**WHAT THIS TASK INVOLVES**
Return every line of text in the items below unchanged, and leave the pictures out.
◆ ◆ ◆ ◆
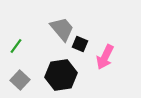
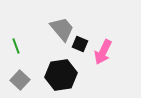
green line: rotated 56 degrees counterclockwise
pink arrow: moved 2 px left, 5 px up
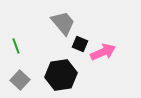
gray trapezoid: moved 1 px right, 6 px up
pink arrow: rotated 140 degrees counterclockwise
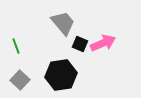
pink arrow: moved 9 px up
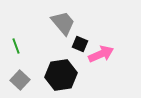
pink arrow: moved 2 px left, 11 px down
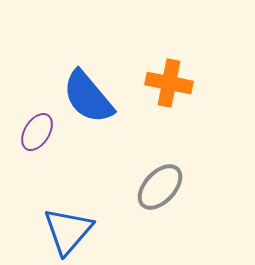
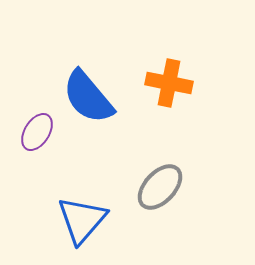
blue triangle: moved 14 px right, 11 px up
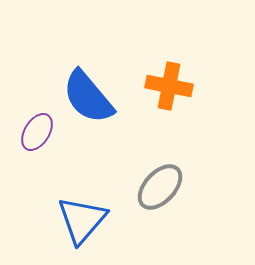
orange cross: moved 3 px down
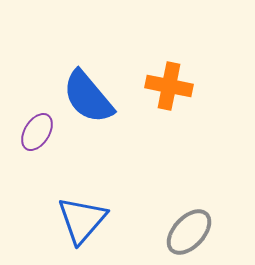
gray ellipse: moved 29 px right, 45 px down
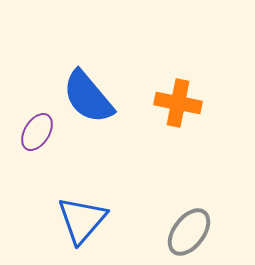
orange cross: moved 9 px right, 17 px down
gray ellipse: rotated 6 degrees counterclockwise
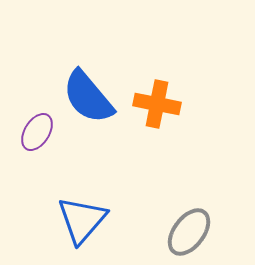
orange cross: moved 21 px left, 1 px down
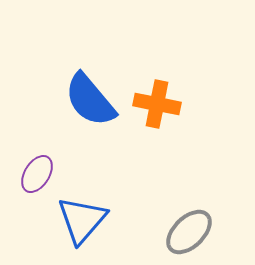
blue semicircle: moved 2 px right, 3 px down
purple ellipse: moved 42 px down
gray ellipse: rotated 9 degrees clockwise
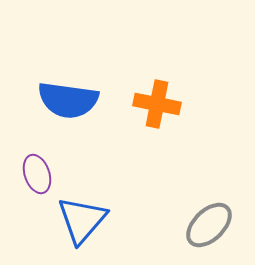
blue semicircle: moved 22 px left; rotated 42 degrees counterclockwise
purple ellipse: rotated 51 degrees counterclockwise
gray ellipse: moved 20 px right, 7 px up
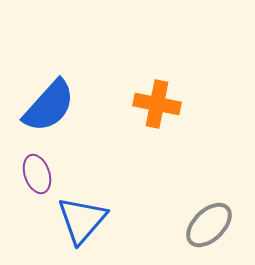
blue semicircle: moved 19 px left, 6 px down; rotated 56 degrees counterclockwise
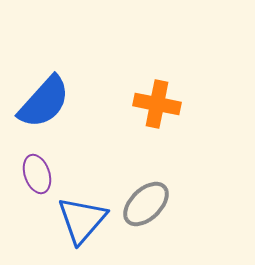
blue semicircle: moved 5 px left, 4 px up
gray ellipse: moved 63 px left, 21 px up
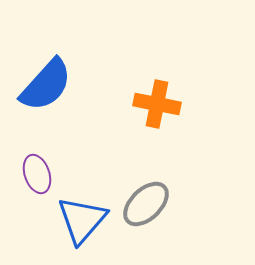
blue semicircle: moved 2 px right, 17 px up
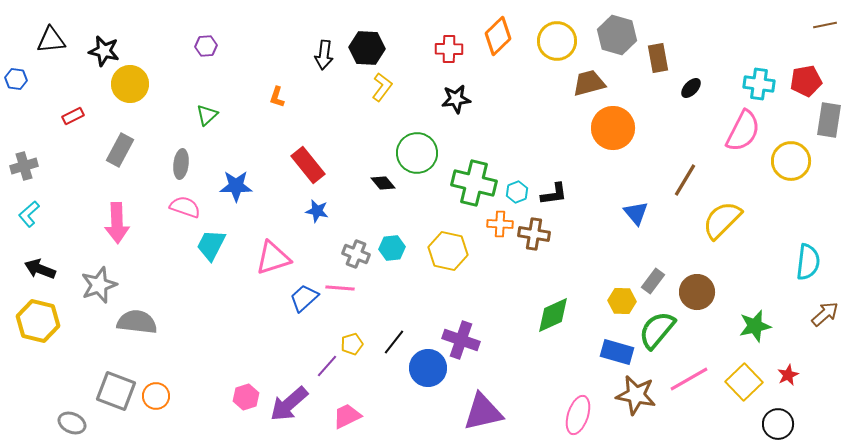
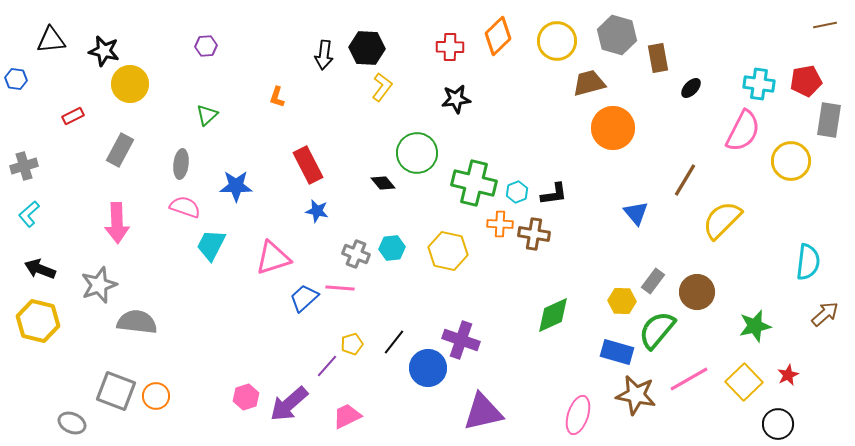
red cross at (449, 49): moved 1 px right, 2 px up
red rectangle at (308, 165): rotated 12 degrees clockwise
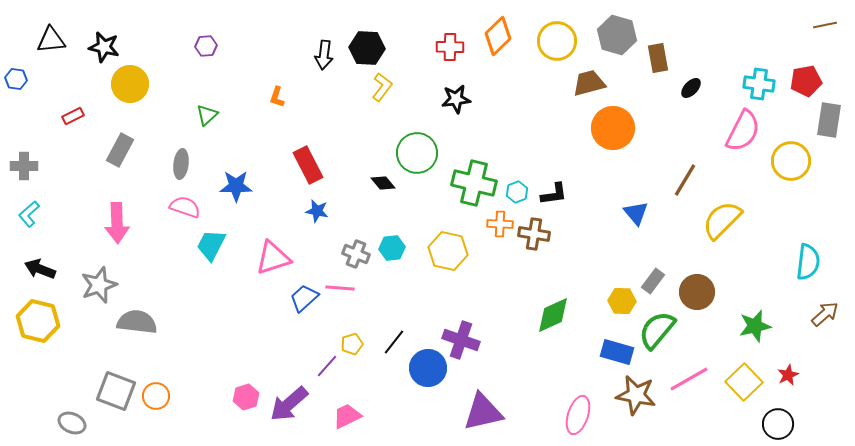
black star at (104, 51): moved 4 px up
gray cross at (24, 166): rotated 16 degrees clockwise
◆ ◆ ◆ ◆
**OUTPUT FOR THIS EXERCISE**
green line: rotated 56 degrees counterclockwise
pink arrow: moved 2 px left, 5 px up
gray trapezoid: moved 1 px right, 6 px up
pink arrow: rotated 140 degrees counterclockwise
pink arrow: moved 9 px up
pink arrow: moved 2 px left, 11 px down
blue triangle: moved 14 px right, 11 px up
orange cross: moved 3 px down
gray ellipse: moved 29 px right, 45 px down
orange cross: moved 9 px right, 17 px down
gray ellipse: rotated 6 degrees counterclockwise
orange cross: moved 21 px left, 1 px down
blue semicircle: moved 2 px right, 3 px down
purple ellipse: moved 42 px down
gray ellipse: rotated 9 degrees clockwise
blue semicircle: moved 22 px left; rotated 42 degrees counterclockwise
purple ellipse: rotated 51 degrees counterclockwise
gray ellipse: moved 20 px right, 7 px up
blue semicircle: moved 19 px left, 6 px down; rotated 56 degrees counterclockwise
blue semicircle: moved 5 px left, 4 px up
gray ellipse: moved 63 px left, 21 px up
blue semicircle: moved 2 px right, 17 px up
red cross at (449, 49): moved 1 px right, 2 px up
red rectangle at (308, 165): rotated 12 degrees clockwise
black star at (104, 51): moved 4 px up
gray cross at (24, 166): rotated 16 degrees clockwise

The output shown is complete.